*** Opening Input data ***

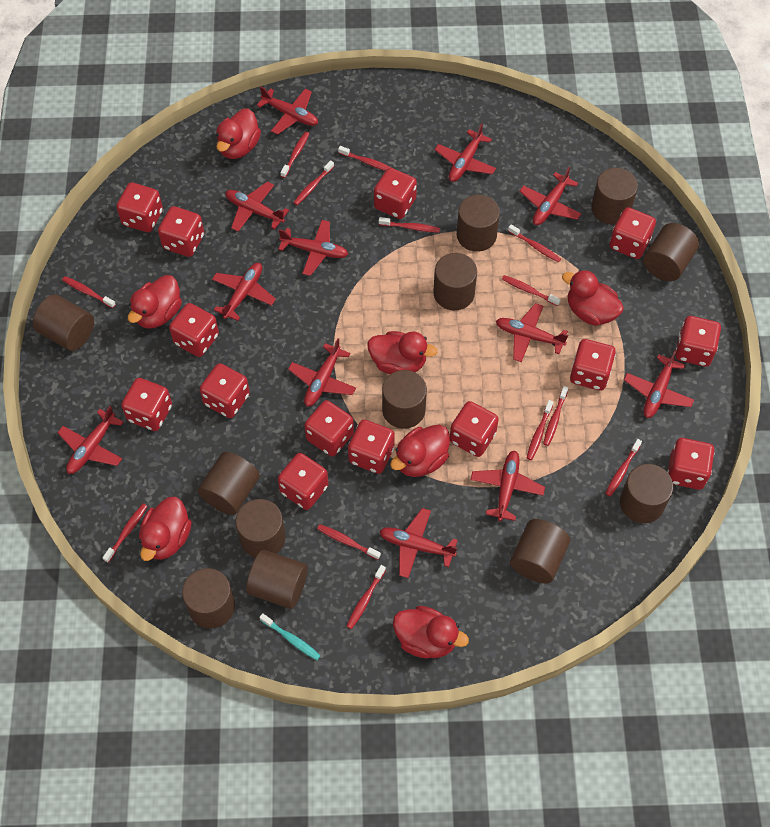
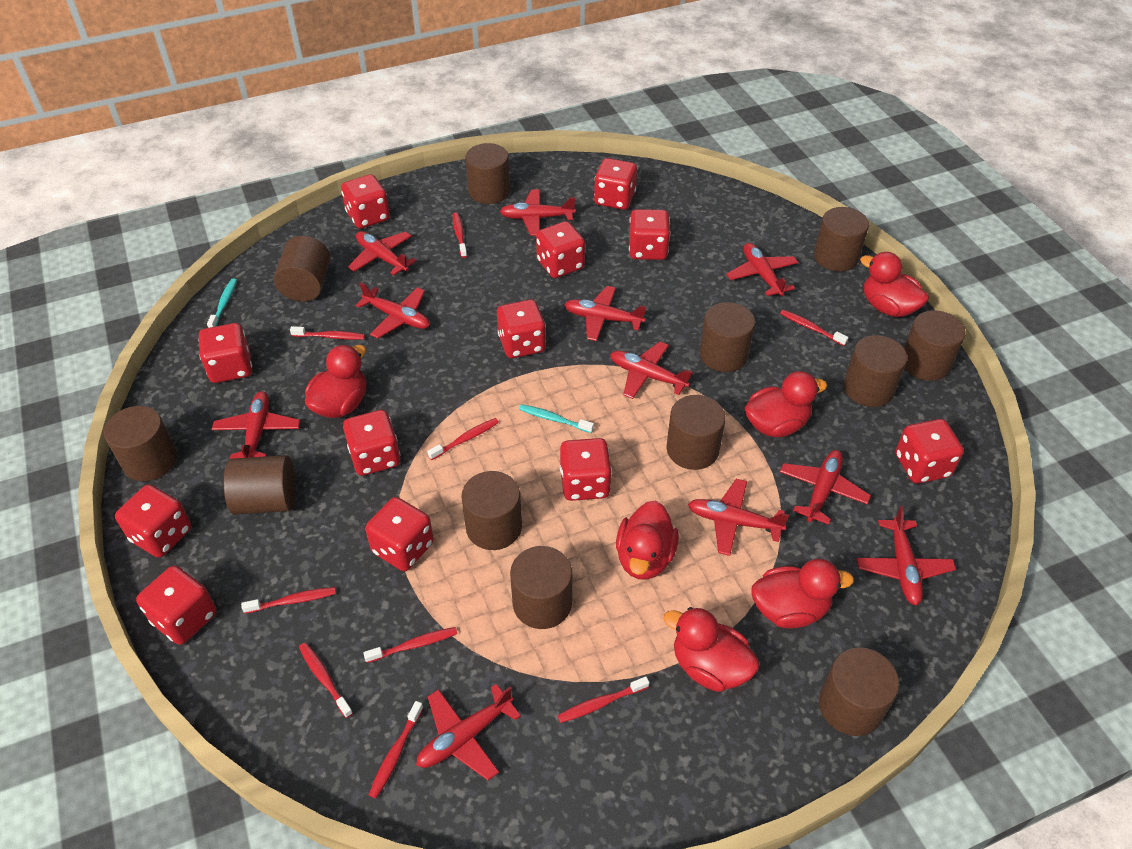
red dice: 14 -> 12
red duck: 7 -> 6
red plane: 12 -> 11
red toothbrush: 13 -> 9
turquoise toothbrush: 1 -> 2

*** Closing Input data ***

**What the task asks**:
Tally the lines in the records above that hold the word "toothbrush", and give only that number.

**Exercise solution**:
2